* **AIM OF THE TASK**: Set down each record below precisely, skipping the pictures.

┌─ MATERIAL SUPPLIED

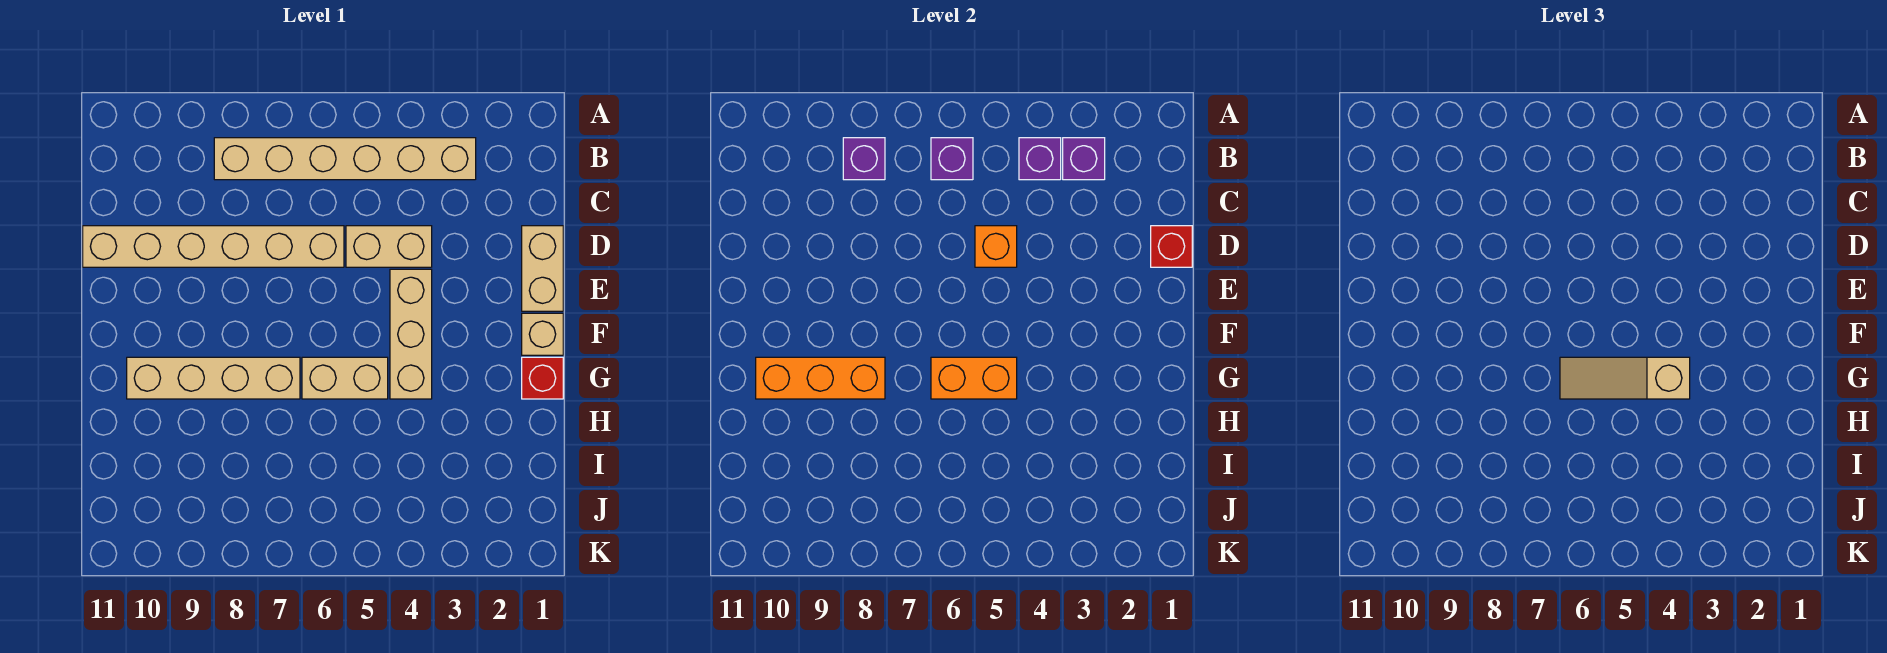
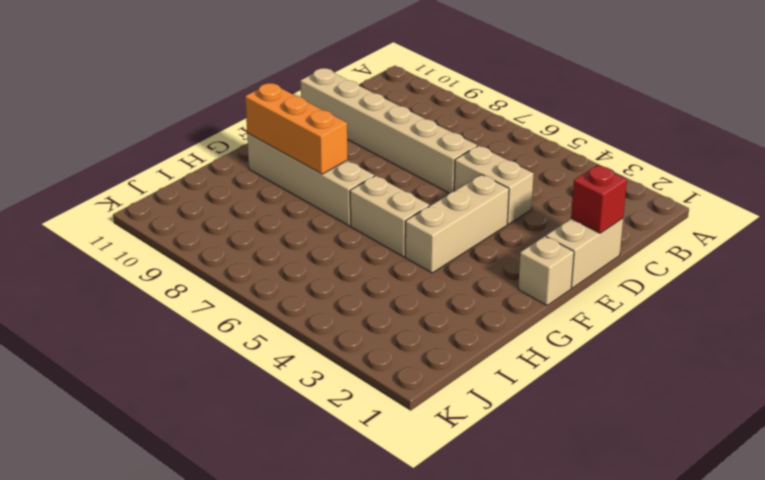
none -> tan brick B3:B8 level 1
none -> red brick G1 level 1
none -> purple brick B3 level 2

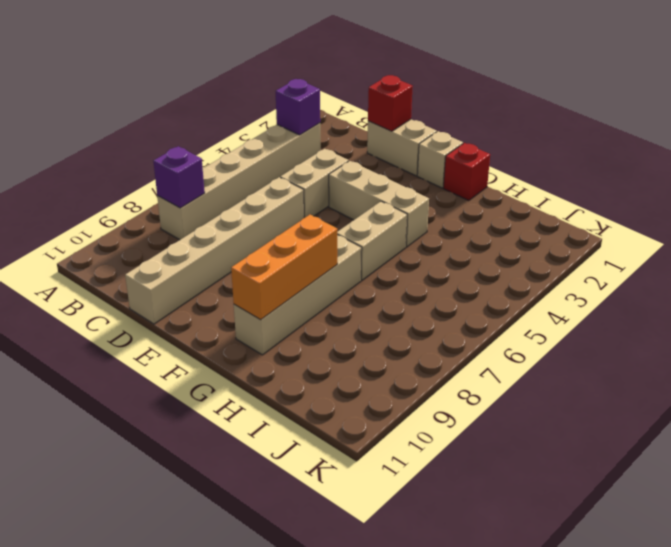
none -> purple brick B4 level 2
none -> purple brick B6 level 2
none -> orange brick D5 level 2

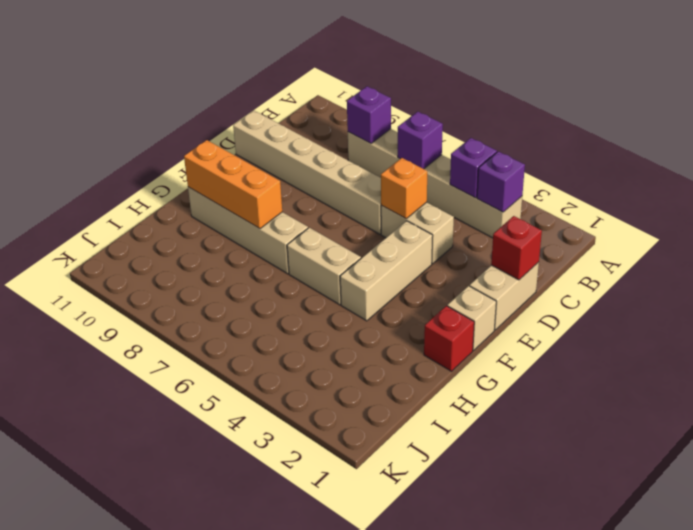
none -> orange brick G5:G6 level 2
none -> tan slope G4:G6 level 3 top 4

└─

* **PROBLEM SOLUTION**:
none -> tan brick B3:B8 level 1
none -> red brick G1 level 1
none -> purple brick B3 level 2

none -> purple brick B4 level 2
none -> purple brick B6 level 2
none -> orange brick D5 level 2

none -> orange brick G5:G6 level 2
none -> tan slope G4:G6 level 3 top 4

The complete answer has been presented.